*What to produce*.
All of the data that follows should be retyped exactly as it appears.

*Supplied records*.
*****

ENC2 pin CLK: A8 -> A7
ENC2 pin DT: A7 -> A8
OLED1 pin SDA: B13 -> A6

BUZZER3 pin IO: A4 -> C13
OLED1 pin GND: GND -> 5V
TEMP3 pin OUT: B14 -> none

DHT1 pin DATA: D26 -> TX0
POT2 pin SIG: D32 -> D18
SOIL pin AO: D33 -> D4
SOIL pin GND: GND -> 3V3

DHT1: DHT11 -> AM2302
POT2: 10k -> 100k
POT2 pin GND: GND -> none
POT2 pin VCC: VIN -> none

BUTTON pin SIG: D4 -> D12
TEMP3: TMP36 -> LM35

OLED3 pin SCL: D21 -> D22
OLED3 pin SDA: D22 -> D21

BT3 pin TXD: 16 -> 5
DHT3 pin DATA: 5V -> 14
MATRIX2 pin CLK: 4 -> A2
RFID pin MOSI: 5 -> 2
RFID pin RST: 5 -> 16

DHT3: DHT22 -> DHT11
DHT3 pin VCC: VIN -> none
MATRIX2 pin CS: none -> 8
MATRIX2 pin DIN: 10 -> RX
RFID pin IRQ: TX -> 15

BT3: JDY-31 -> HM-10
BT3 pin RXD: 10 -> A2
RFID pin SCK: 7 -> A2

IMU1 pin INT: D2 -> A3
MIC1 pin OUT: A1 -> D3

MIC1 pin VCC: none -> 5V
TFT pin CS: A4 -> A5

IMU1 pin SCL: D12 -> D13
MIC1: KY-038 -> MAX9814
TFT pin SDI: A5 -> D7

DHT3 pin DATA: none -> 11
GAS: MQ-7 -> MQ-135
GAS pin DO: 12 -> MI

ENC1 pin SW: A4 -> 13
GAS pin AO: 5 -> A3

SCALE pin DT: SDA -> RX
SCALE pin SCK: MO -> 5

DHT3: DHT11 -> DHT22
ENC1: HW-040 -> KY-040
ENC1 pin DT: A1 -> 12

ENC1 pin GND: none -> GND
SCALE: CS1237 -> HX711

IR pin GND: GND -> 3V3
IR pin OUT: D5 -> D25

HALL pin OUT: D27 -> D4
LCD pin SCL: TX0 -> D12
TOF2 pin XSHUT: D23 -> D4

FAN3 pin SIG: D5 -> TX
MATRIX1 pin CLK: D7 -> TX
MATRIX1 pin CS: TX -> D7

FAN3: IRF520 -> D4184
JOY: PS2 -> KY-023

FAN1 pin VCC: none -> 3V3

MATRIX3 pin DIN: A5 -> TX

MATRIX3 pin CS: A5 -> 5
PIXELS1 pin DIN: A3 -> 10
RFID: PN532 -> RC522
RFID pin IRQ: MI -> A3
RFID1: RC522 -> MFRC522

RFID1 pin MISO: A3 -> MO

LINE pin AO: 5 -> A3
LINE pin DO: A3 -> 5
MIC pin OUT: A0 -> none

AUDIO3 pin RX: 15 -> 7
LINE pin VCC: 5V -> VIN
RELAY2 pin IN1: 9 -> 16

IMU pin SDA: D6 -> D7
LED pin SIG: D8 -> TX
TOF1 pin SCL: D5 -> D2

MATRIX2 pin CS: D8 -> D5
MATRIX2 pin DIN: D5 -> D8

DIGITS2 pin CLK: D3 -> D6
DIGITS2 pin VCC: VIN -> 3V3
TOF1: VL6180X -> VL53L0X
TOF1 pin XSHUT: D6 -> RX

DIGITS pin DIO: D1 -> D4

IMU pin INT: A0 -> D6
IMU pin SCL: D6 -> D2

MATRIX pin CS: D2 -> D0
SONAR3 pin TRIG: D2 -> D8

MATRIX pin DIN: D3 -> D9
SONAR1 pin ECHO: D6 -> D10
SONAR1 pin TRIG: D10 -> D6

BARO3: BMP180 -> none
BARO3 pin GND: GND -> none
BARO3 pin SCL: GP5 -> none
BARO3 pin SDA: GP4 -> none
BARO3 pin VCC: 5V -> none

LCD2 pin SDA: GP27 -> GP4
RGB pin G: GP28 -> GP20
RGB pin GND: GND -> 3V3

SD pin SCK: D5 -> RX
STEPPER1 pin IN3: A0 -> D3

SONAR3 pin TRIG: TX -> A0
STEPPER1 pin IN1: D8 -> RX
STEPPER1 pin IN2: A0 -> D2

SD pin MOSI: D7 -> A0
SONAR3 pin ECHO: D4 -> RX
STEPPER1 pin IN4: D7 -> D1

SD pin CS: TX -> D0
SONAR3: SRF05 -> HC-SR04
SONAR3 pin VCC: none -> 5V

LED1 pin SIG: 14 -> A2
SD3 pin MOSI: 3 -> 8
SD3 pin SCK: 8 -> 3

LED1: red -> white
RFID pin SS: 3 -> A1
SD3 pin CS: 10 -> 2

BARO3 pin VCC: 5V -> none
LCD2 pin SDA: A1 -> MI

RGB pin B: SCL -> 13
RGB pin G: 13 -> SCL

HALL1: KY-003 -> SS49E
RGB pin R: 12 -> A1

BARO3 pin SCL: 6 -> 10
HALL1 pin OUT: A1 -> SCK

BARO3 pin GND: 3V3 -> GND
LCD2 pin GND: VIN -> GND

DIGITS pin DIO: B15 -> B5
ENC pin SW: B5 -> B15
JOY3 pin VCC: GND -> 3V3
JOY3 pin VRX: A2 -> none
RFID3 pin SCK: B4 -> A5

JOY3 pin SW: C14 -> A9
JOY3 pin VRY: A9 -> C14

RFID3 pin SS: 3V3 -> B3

*****

*Task output*.
ENC2 pin CLK: A8 -> A7
ENC2 pin DT: A7 -> A8
OLED1 pin SDA: B13 -> A6

BUZZER3 pin IO: A4 -> C13
OLED1 pin GND: GND -> 5V
TEMP3 pin OUT: B14 -> none

DHT1 pin DATA: D26 -> TX0
POT2 pin SIG: D32 -> D18
SOIL pin AO: D33 -> D4
SOIL pin GND: GND -> 3V3

DHT1: DHT11 -> AM2302
POT2: 10k -> 100k
POT2 pin GND: GND -> none
POT2 pin VCC: VIN -> none

BUTTON pin SIG: D4 -> D12
TEMP3: TMP36 -> LM35

OLED3 pin SCL: D21 -> D22
OLED3 pin SDA: D22 -> D21

BT3 pin TXD: 16 -> 5
DHT3 pin DATA: 5V -> 14
MATRIX2 pin CLK: 4 -> A2
RFID pin MOSI: 5 -> 2
RFID pin RST: 5 -> 16

DHT3: DHT22 -> DHT11
DHT3 pin VCC: VIN -> none
MATRIX2 pin CS: none -> 8
MATRIX2 pin DIN: 10 -> RX
RFID pin IRQ: TX -> 15

BT3: JDY-31 -> HM-10
BT3 pin RXD: 10 -> A2
RFID pin SCK: 7 -> A2

IMU1 pin INT: D2 -> A3
MIC1 pin OUT: A1 -> D3

MIC1 pin VCC: none -> 5V
TFT pin CS: A4 -> A5

IMU1 pin SCL: D12 -> D13
MIC1: KY-038 -> MAX9814
TFT pin SDI: A5 -> D7

DHT3 pin DATA: none -> 11
GAS: MQ-7 -> MQ-135
GAS pin DO: 12 -> MI

ENC1 pin SW: A4 -> 13
GAS pin AO: 5 -> A3

SCALE pin DT: SDA -> RX
SCALE pin SCK: MO -> 5

DHT3: DHT11 -> DHT22
ENC1: HW-040 -> KY-040
ENC1 pin DT: A1 -> 12

ENC1 pin GND: none -> GND
SCALE: CS1237 -> HX711

IR pin GND: GND -> 3V3
IR pin OUT: D5 -> D25

HALL pin OUT: D27 -> D4
LCD pin SCL: TX0 -> D12
TOF2 pin XSHUT: D23 -> D4

FAN3 pin SIG: D5 -> TX
MATRIX1 pin CLK: D7 -> TX
MATRIX1 pin CS: TX -> D7

FAN3: IRF520 -> D4184
JOY: PS2 -> KY-023

FAN1 pin VCC: none -> 3V3

MATRIX3 pin DIN: A5 -> TX

MATRIX3 pin CS: A5 -> 5
PIXELS1 pin DIN: A3 -> 10
RFID: PN532 -> RC522
RFID pin IRQ: MI -> A3
RFID1: RC522 -> MFRC522

RFID1 pin MISO: A3 -> MO

LINE pin AO: 5 -> A3
LINE pin DO: A3 -> 5
MIC pin OUT: A0 -> none

AUDIO3 pin RX: 15 -> 7
LINE pin VCC: 5V -> VIN
RELAY2 pin IN1: 9 -> 16

IMU pin SDA: D6 -> D7
LED pin SIG: D8 -> TX
TOF1 pin SCL: D5 -> D2

MATRIX2 pin CS: D8 -> D5
MATRIX2 pin DIN: D5 -> D8

DIGITS2 pin CLK: D3 -> D6
DIGITS2 pin VCC: VIN -> 3V3
TOF1: VL6180X -> VL53L0X
TOF1 pin XSHUT: D6 -> RX

DIGITS pin DIO: D1 -> D4

IMU pin INT: A0 -> D6
IMU pin SCL: D6 -> D2

MATRIX pin CS: D2 -> D0
SONAR3 pin TRIG: D2 -> D8

MATRIX pin DIN: D3 -> D9
SONAR1 pin ECHO: D6 -> D10
SONAR1 pin TRIG: D10 -> D6

BARO3: BMP180 -> none
BARO3 pin GND: GND -> none
BARO3 pin SCL: GP5 -> none
BARO3 pin SDA: GP4 -> none
BARO3 pin VCC: 5V -> none

LCD2 pin SDA: GP27 -> GP4
RGB pin G: GP28 -> GP20
RGB pin GND: GND -> 3V3

SD pin SCK: D5 -> RX
STEPPER1 pin IN3: A0 -> D3

SONAR3 pin TRIG: TX -> A0
STEPPER1 pin IN1: D8 -> RX
STEPPER1 pin IN2: A0 -> D2

SD pin MOSI: D7 -> A0
SONAR3 pin ECHO: D4 -> RX
STEPPER1 pin IN4: D7 -> D1

SD pin CS: TX -> D0
SONAR3: SRF05 -> HC-SR04
SONAR3 pin VCC: none -> 5V

LED1 pin SIG: 14 -> A2
SD3 pin MOSI: 3 -> 8
SD3 pin SCK: 8 -> 3

LED1: red -> white
RFID pin SS: 3 -> A1
SD3 pin CS: 10 -> 2

BARO3 pin VCC: 5V -> none
LCD2 pin SDA: A1 -> MI

RGB pin B: SCL -> 13
RGB pin G: 13 -> SCL

HALL1: KY-003 -> SS49E
RGB pin R: 12 -> A1

BARO3 pin SCL: 6 -> 10
HALL1 pin OUT: A1 -> SCK

BARO3 pin GND: 3V3 -> GND
LCD2 pin GND: VIN -> GND

DIGITS pin DIO: B15 -> B5
ENC pin SW: B5 -> B15
JOY3 pin VCC: GND -> 3V3
JOY3 pin VRX: A2 -> none
RFID3 pin SCK: B4 -> A5

JOY3 pin SW: C14 -> A9
JOY3 pin VRY: A9 -> C14

RFID3 pin SS: 3V3 -> B3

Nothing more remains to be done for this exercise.